**Assignment**
Determine the number of lines in the data below that contain the string "cyan", and respond with that number alone.

Stored items:
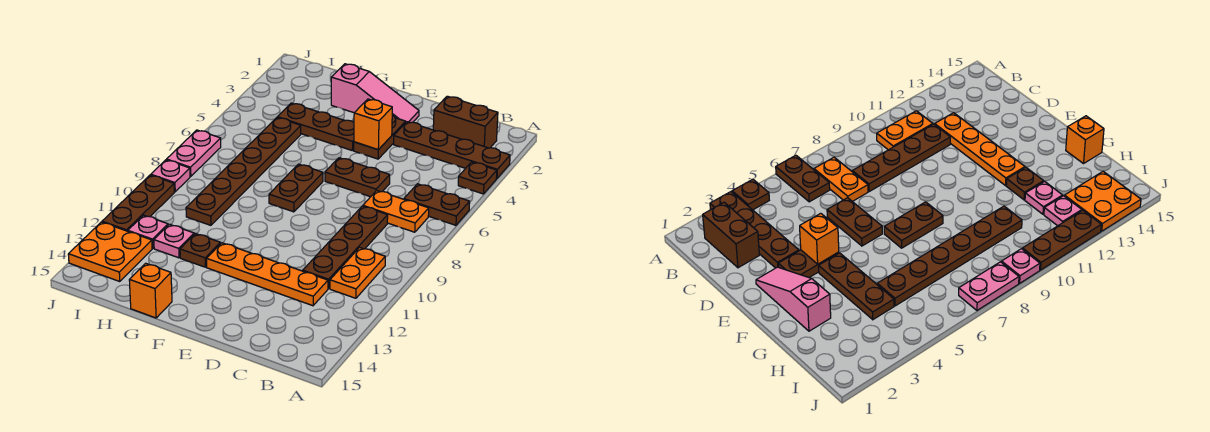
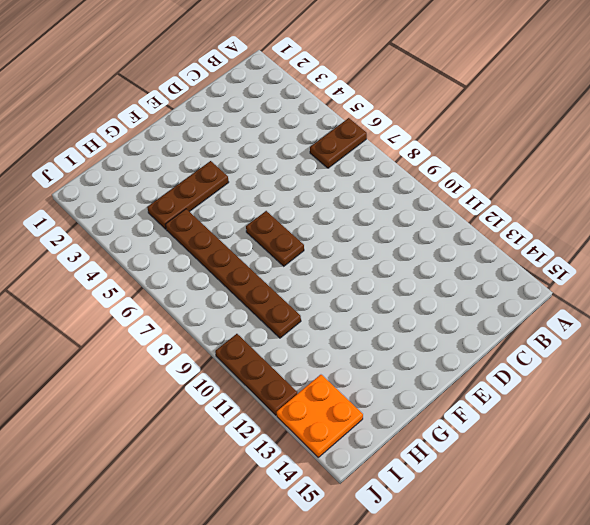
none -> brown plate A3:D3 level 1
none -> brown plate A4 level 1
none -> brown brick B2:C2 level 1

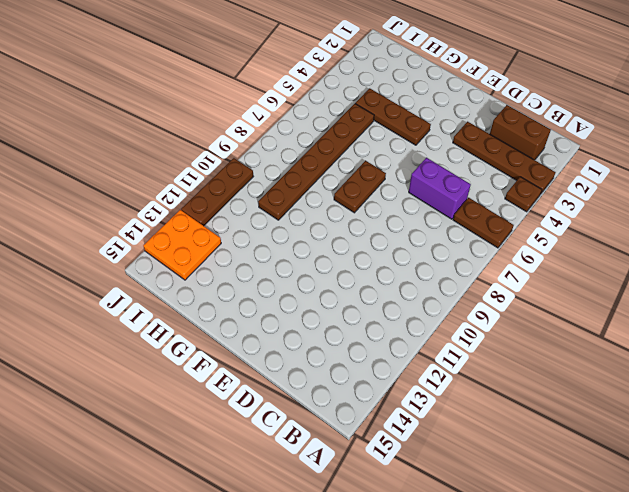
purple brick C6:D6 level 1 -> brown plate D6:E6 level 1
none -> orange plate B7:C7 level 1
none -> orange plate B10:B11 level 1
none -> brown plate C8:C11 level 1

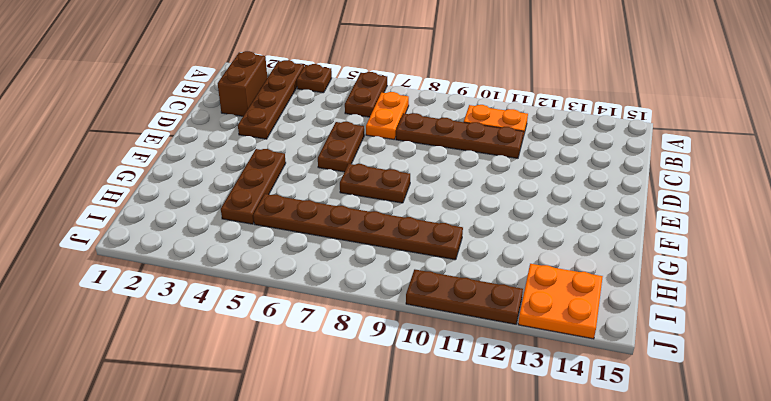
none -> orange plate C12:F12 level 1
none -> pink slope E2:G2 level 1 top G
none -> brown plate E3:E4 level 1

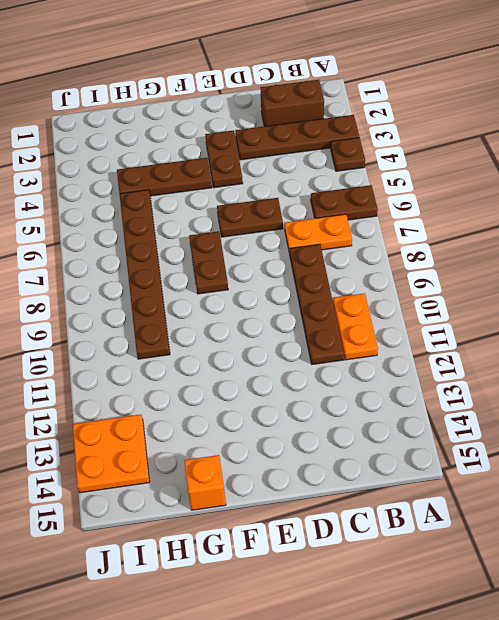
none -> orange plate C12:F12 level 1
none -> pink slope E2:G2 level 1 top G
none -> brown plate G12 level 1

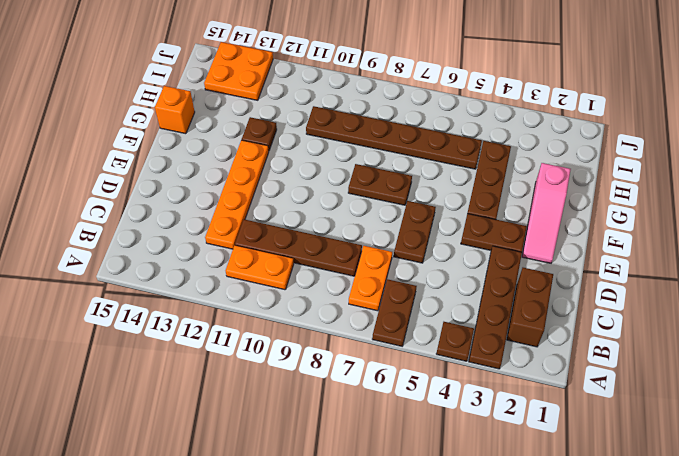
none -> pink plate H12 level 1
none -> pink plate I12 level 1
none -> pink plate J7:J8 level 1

--

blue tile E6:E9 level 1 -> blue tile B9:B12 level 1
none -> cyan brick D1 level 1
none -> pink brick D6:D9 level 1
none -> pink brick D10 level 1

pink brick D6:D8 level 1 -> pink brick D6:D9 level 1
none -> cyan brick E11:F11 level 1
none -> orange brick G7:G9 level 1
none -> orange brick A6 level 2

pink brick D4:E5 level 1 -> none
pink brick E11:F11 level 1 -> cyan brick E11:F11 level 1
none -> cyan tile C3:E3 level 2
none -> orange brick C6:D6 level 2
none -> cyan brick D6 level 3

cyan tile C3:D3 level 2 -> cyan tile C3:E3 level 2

...

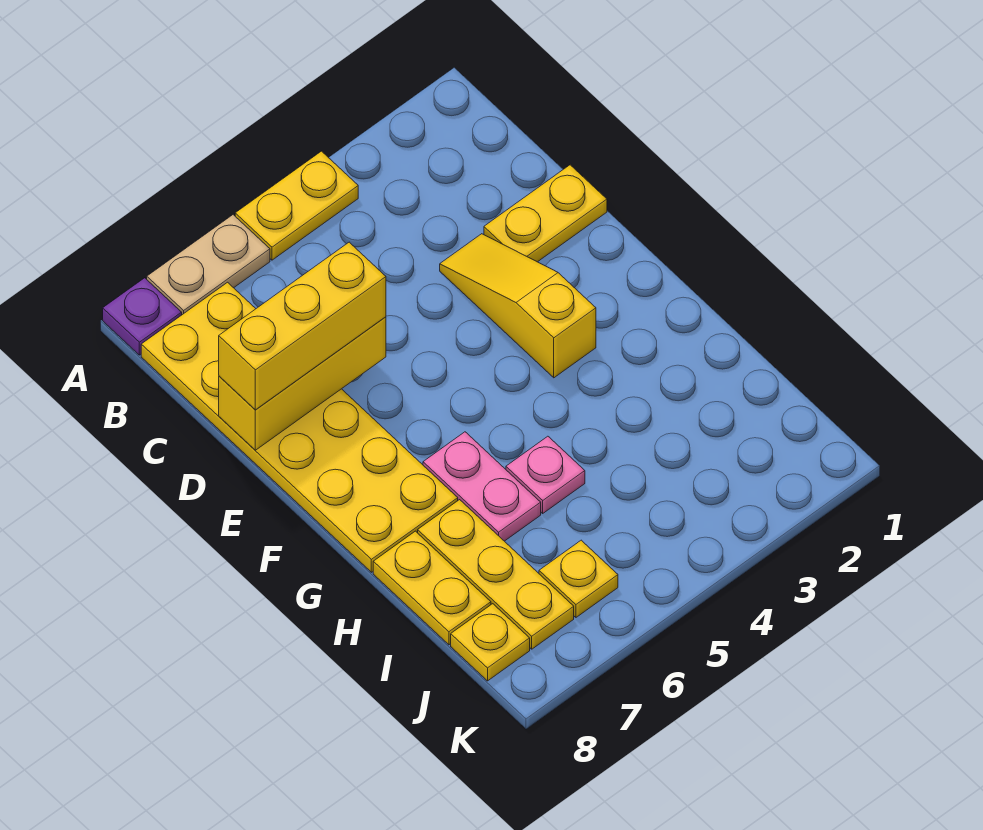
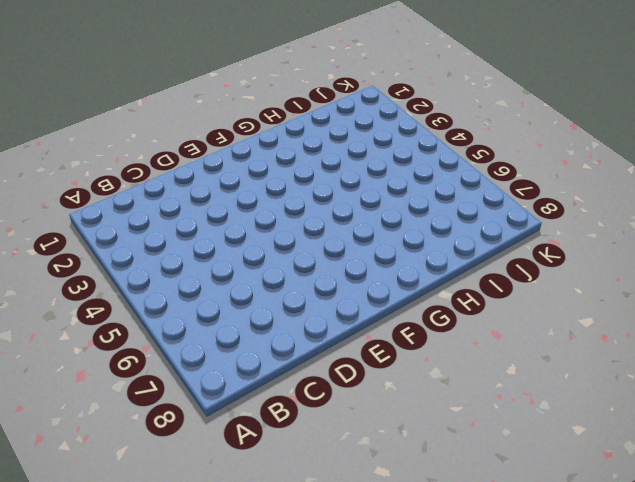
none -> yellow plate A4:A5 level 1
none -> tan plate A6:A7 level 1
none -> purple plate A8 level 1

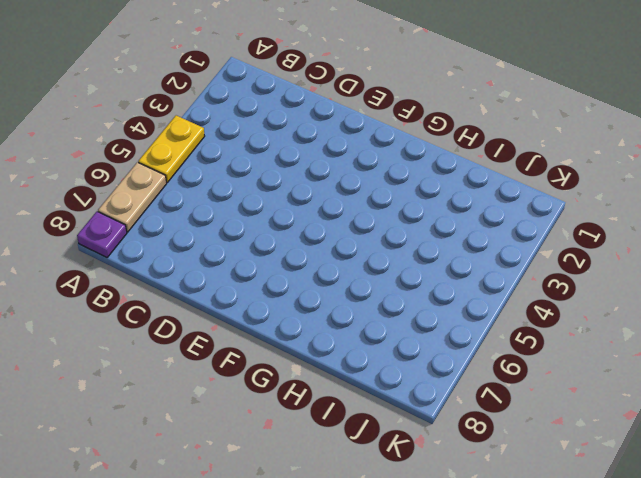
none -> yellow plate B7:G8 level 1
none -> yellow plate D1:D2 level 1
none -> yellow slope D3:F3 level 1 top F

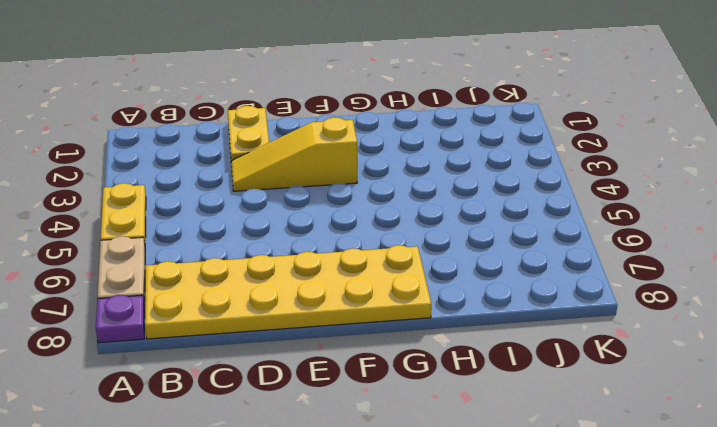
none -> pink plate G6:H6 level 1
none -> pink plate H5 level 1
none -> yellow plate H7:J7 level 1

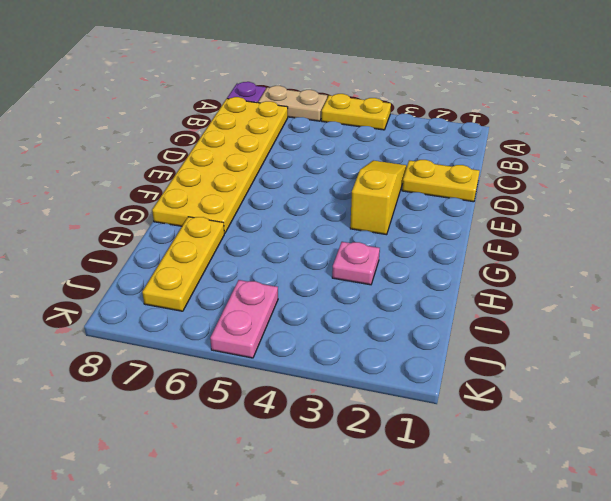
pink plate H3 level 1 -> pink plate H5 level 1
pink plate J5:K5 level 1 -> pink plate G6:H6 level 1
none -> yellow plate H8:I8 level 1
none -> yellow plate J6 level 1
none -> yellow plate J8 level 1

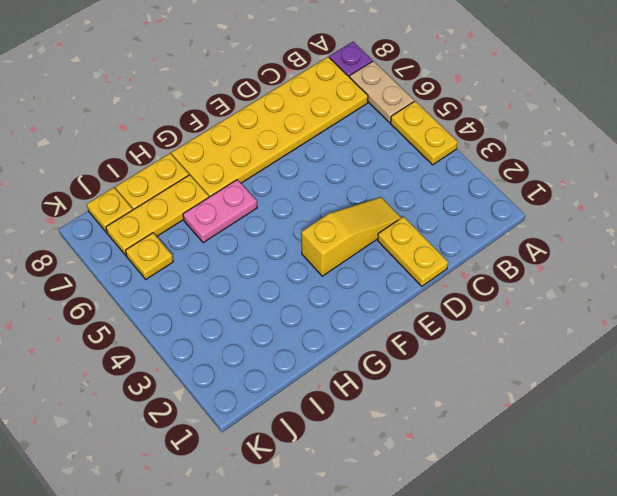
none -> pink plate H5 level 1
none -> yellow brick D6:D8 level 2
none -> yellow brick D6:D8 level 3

**Exercise solution**
6